Task details: Locate, in the data below, the line that contains "orange mushroom: 0 -> 1" and the line that contains "turquoise bottle: 1 -> 0"; reproduce exactly those two lines and every line between them, nothing more.

Collection entries

######

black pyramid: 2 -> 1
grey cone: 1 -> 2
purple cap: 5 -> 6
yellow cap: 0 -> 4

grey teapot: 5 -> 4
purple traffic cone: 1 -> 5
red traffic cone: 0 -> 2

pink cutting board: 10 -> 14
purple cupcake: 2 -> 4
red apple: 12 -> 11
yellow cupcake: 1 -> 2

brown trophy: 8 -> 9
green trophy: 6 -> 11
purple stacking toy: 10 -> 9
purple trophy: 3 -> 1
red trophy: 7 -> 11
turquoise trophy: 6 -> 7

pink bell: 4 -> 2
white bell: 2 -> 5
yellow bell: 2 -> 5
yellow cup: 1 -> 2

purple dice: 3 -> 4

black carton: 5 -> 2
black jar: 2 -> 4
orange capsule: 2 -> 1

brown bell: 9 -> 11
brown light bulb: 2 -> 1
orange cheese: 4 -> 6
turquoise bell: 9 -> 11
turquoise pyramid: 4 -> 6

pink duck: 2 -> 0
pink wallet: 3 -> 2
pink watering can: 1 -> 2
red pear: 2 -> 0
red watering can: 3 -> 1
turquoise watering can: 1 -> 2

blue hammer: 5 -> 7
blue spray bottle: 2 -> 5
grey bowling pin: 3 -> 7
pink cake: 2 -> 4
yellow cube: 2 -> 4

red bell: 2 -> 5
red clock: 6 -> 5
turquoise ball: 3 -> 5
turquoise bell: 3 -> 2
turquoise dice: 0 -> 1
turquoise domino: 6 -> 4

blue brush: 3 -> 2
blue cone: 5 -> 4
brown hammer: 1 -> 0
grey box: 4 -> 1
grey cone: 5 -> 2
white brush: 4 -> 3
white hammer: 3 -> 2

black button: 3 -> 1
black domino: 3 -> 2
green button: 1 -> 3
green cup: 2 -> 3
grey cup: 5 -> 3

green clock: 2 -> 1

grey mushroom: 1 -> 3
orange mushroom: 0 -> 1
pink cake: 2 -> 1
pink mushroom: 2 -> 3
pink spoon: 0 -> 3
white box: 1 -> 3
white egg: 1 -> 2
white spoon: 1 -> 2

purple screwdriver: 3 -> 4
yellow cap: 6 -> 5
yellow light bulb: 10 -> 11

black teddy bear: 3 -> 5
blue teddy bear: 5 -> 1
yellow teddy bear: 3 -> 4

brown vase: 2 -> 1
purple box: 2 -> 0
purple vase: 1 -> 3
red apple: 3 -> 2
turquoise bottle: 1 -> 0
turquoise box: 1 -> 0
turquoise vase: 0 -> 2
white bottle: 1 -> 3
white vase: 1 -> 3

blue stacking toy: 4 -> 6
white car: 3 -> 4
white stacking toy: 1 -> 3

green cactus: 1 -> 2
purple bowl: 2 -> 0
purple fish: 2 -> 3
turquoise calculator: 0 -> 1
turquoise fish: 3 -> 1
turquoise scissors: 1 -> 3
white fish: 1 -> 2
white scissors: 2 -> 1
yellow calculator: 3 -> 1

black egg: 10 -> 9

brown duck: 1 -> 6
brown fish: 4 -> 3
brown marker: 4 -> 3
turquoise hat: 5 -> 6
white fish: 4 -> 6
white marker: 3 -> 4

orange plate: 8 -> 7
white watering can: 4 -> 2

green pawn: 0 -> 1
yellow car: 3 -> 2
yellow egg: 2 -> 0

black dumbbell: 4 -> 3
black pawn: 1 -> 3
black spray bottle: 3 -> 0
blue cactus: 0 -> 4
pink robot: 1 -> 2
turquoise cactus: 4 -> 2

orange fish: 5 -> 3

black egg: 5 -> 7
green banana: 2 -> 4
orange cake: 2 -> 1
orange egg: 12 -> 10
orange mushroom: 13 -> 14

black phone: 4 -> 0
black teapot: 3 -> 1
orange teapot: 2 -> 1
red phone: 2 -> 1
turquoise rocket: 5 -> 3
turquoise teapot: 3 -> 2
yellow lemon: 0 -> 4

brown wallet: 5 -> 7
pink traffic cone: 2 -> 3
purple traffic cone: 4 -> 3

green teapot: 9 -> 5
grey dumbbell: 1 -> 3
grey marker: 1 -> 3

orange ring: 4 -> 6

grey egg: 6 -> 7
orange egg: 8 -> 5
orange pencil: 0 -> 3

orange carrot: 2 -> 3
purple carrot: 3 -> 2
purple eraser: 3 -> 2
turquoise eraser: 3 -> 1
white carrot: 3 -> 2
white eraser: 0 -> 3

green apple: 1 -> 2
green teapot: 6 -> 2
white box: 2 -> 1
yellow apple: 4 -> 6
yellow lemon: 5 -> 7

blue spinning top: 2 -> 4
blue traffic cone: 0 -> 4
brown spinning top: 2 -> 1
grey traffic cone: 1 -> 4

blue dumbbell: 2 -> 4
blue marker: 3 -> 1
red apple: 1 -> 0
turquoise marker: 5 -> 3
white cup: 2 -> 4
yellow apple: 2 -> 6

######

Answer space:
orange mushroom: 0 -> 1
pink cake: 2 -> 1
pink mushroom: 2 -> 3
pink spoon: 0 -> 3
white box: 1 -> 3
white egg: 1 -> 2
white spoon: 1 -> 2

purple screwdriver: 3 -> 4
yellow cap: 6 -> 5
yellow light bulb: 10 -> 11

black teddy bear: 3 -> 5
blue teddy bear: 5 -> 1
yellow teddy bear: 3 -> 4

brown vase: 2 -> 1
purple box: 2 -> 0
purple vase: 1 -> 3
red apple: 3 -> 2
turquoise bottle: 1 -> 0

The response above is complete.